- [What is needed]
Copy each line below in which the string "pink" appears.

- [The data]
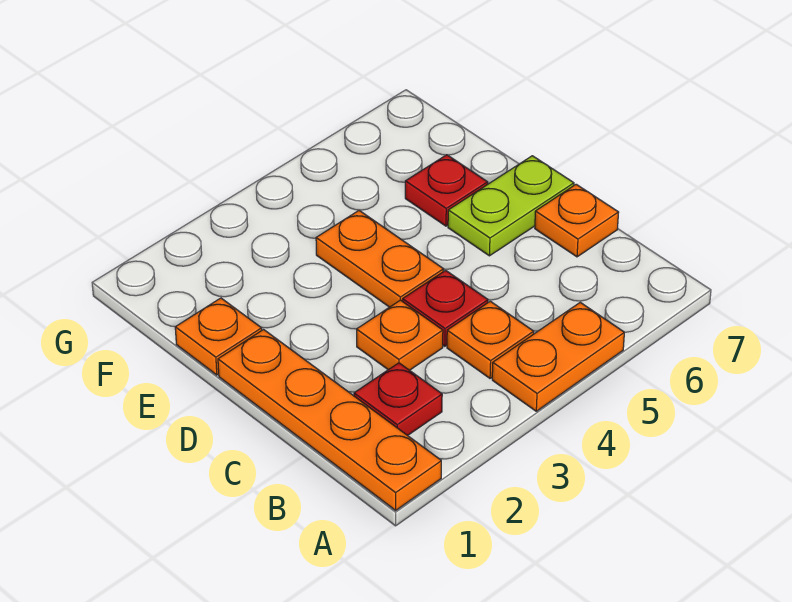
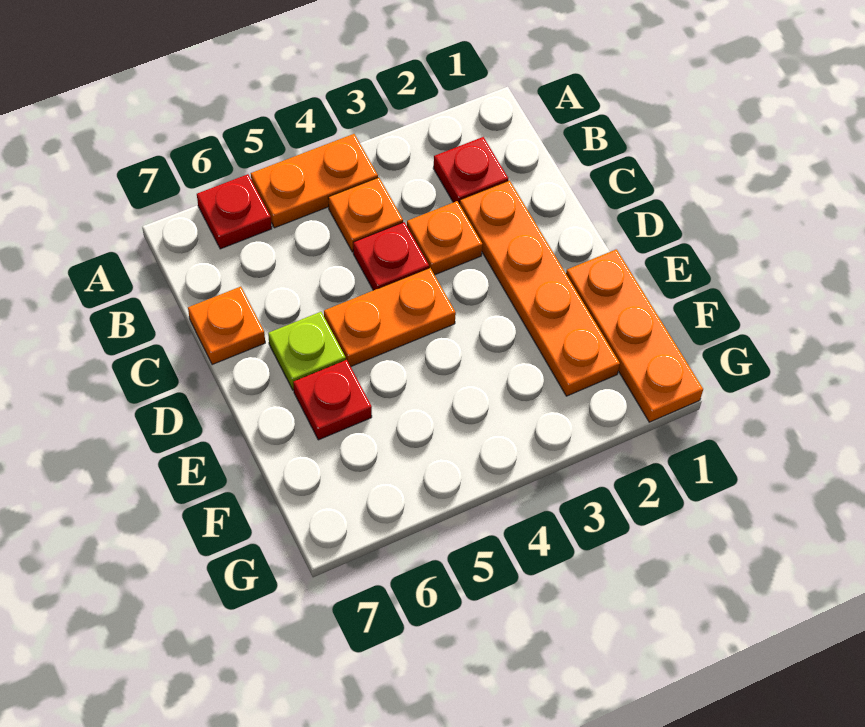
orange 1x4 plate [218,330,441,510] -> orange 1x4 plate moved to [460,180,620,396]
none -> red 1x1 plate [197,174,272,249]
orange 1x2 plate [316,211,444,307] -> orange 1x2 plate turned to [324,268,456,367]
lime 1x2 plate [448,156,574,256] -> lime 1x1 plate [268,312,346,390]
orange 1x1 plate [175,298,262,375] -> orange 1x3 plate [566,249,703,422]

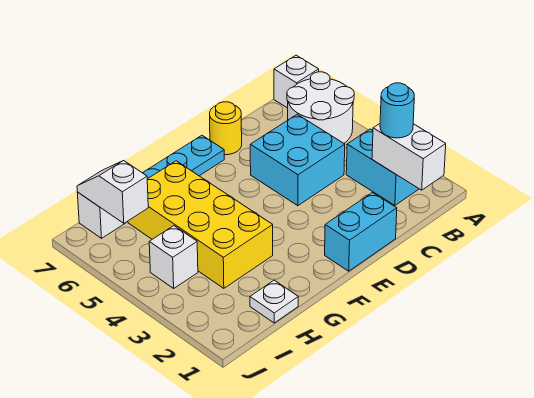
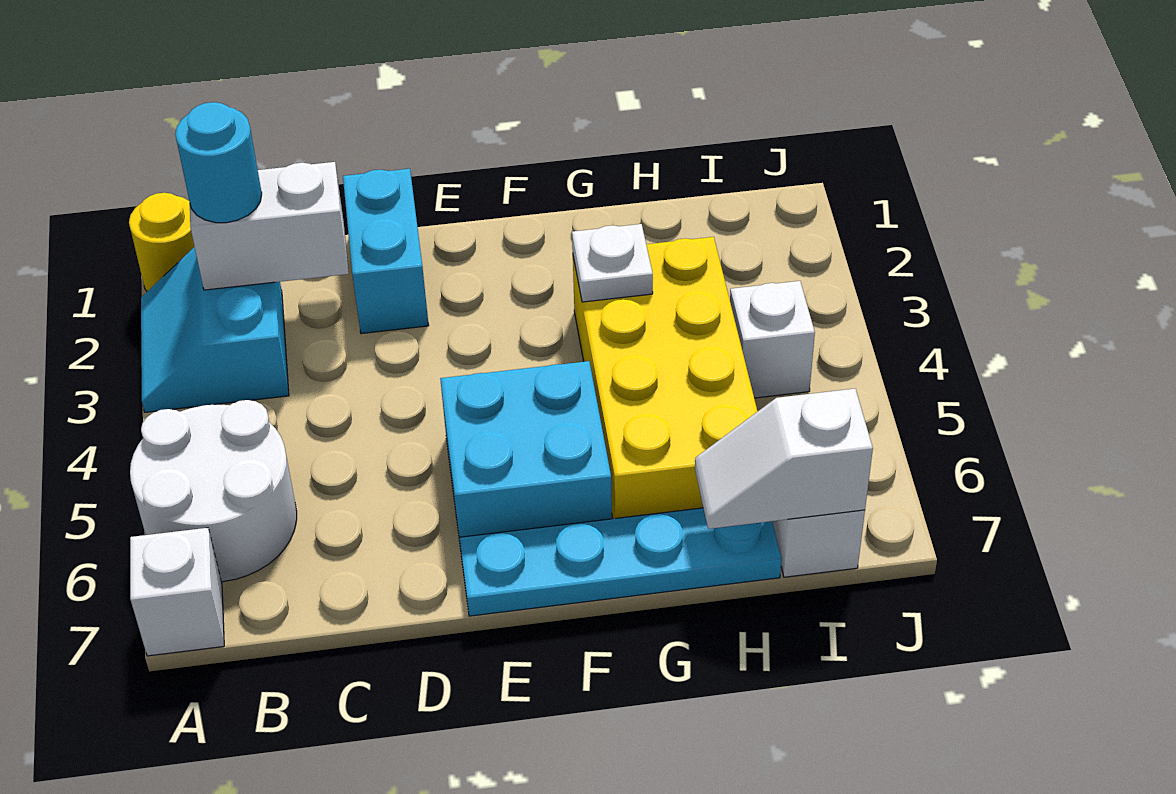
white 1x2 brick [372,124,446,190] -> white 1x2 brick turned to [190,162,349,290]
cyan 2x2 brick [250,114,345,206] -> cyan 2x2 brick moved to [440,361,612,549]
cyan 1x2 brick [325,193,397,271] -> cyan 1x2 brick turned to [343,169,429,334]
yellow 1x1 round brick [210,102,242,155] -> yellow 1x1 round brick moved to [129,193,194,291]
white 1x1 plate [250,280,298,323] -> white 1x1 plate moved to [572,224,653,302]
white 1x2 slope [77,161,148,223] -> white 1x2 slope turned to [695,389,873,529]

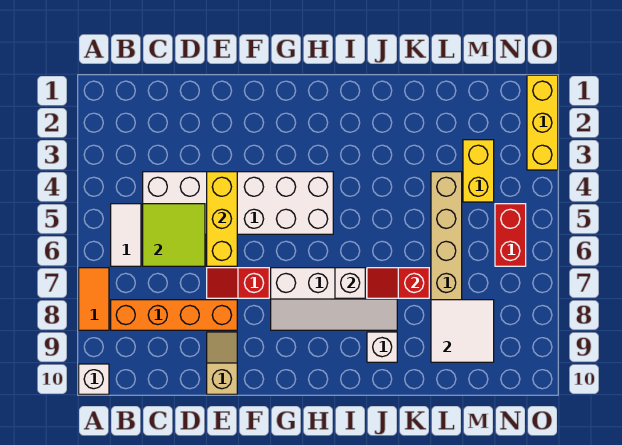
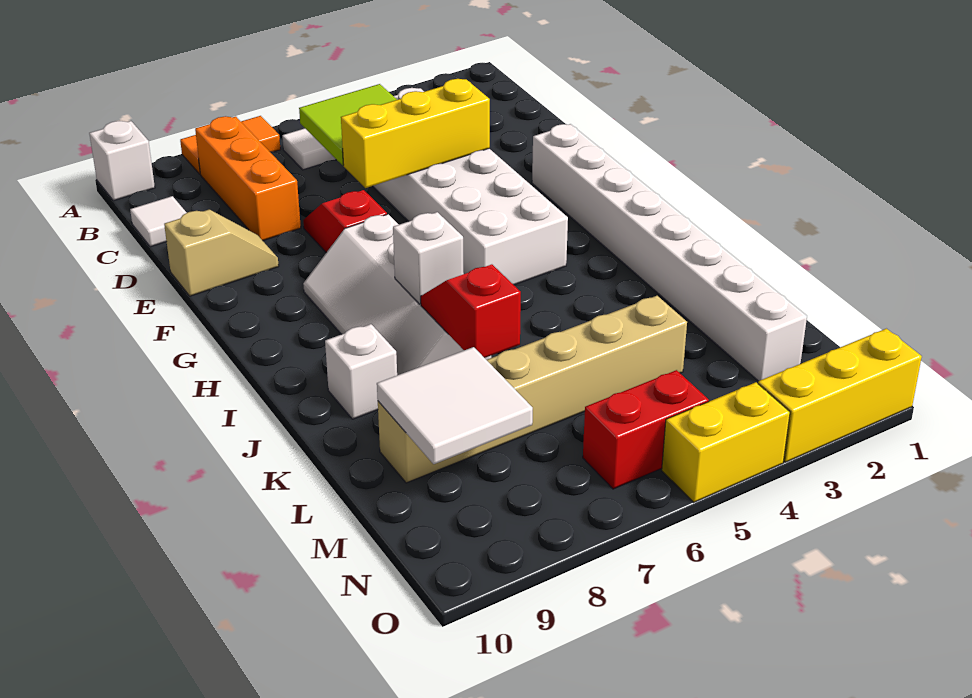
orange 1x4 brick [111,300,237,330] -> orange 1x3 brick [195,116,301,241]
none -> white 1x1 tile [130,196,187,247]
none -> white 1x8 brick [532,124,807,381]
yellow 1x2 brick [463,140,494,202] -> yellow 1x2 brick moved to [662,382,790,502]

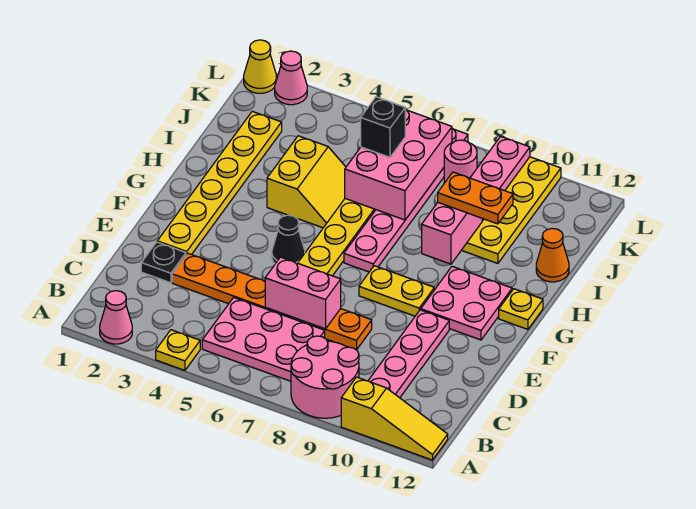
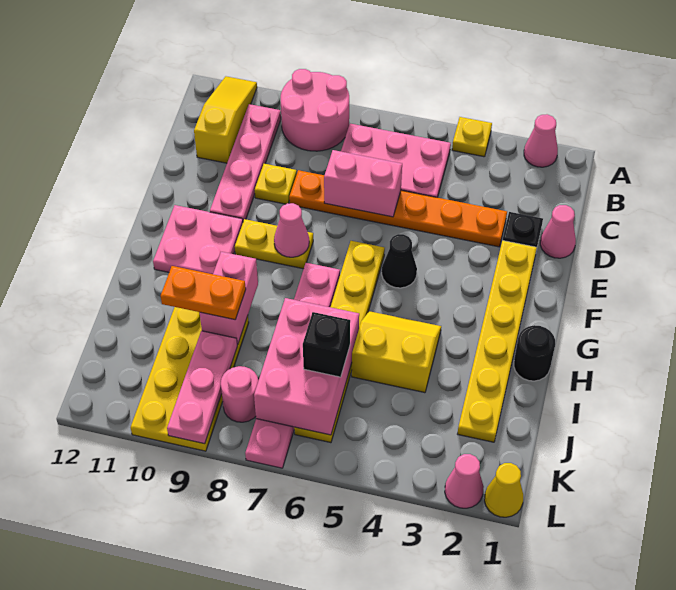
yellow 1x3 slope [341,377,448,460] -> yellow 1x3 slope turned to [194,76,257,163]
none -> pink 1x1 cone [540,205,576,258]
none -> pink 1x1 cone [274,203,309,257]
yellow 1x1 plate [499,289,543,329] -> yellow 1x1 plate moved to [255,164,297,204]
none -> black 1x1 round brick [514,325,555,381]
yellow 2x2 slope [267,136,346,228] -> yellow 2x2 slope turned to [352,311,441,393]
orange 1x1 cone [536,228,569,282] -> none

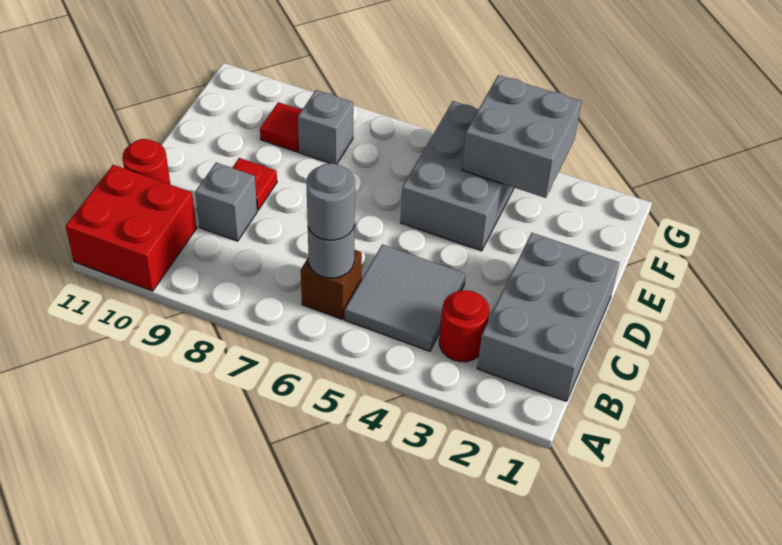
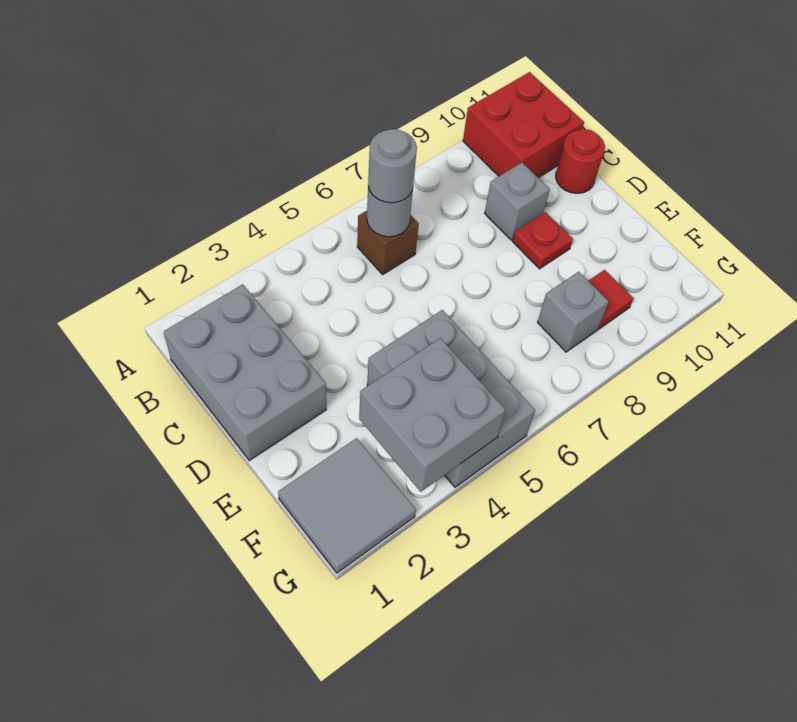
red 1x1 round brick [439,290,489,362] -> none
grey 2x2 tile [345,244,466,351] -> grey 2x2 tile moved to [278,438,416,573]

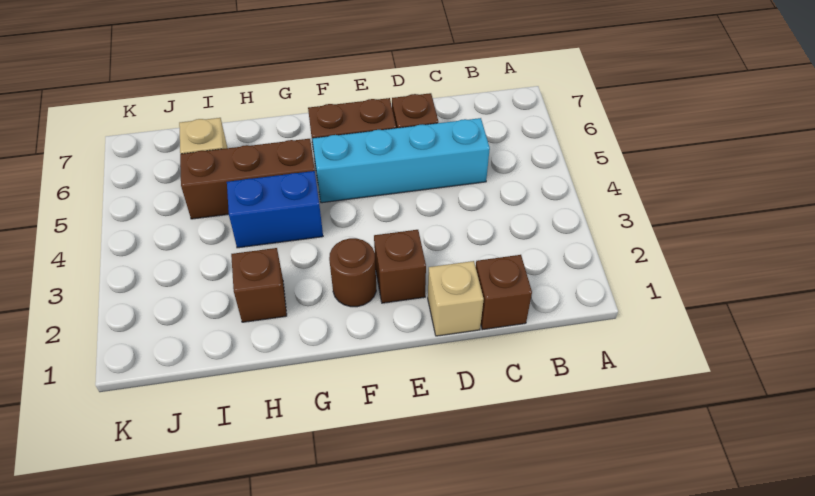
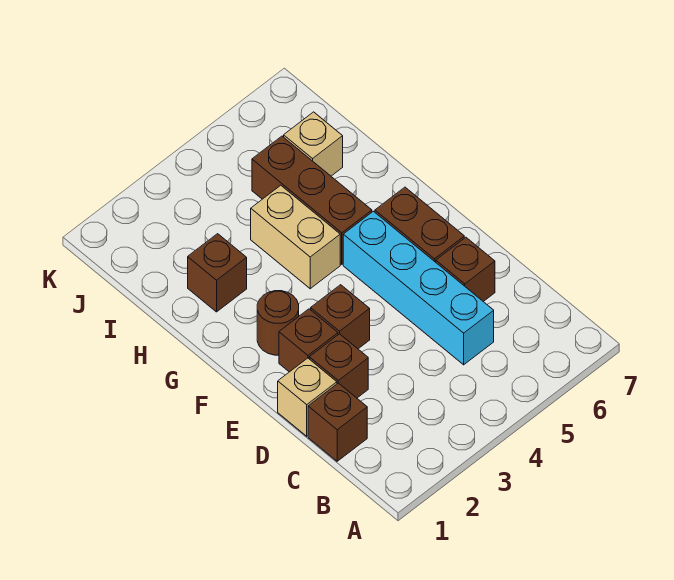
none -> brown 1x1 brick [309,334,368,398]
none -> brown 1x1 brick [311,285,370,349]
blue 1x2 brick [227,171,323,248] -> tan 1x2 brick [251,185,340,289]

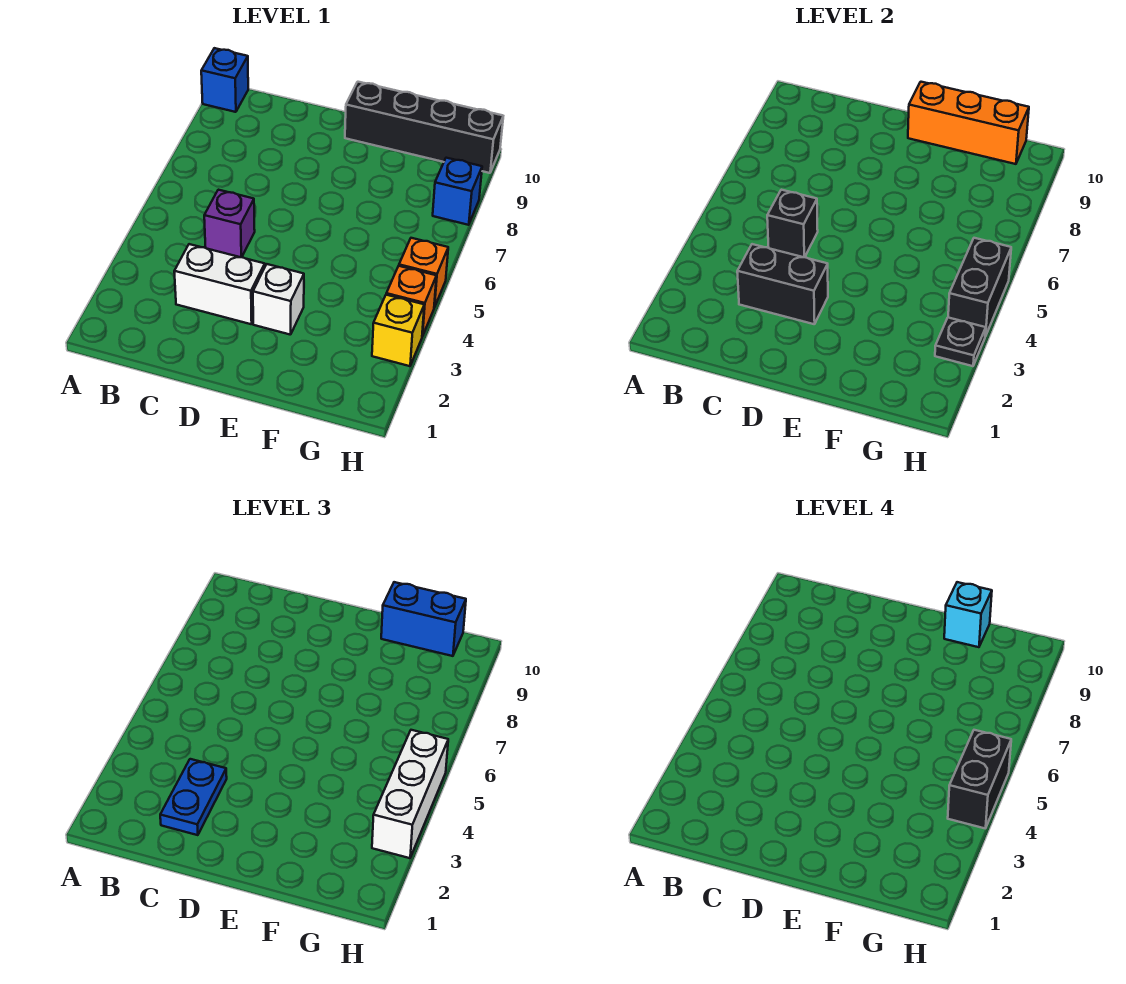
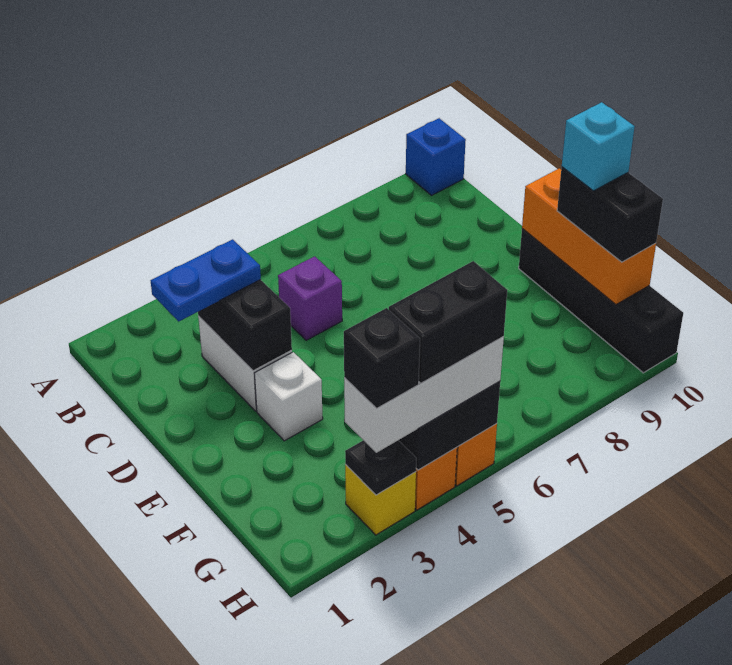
black 1x1 brick [767,190,818,257] -> black 1x1 brick moved to [344,308,420,409]
blue 1x2 brick [381,582,466,656] -> black 1x2 brick [557,167,663,262]
blue 1x1 brick [433,158,482,225] -> none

- [Output for this exercise]
none -> pink 1x1 cone [540,205,576,258]
none -> pink 1x1 cone [274,203,309,257]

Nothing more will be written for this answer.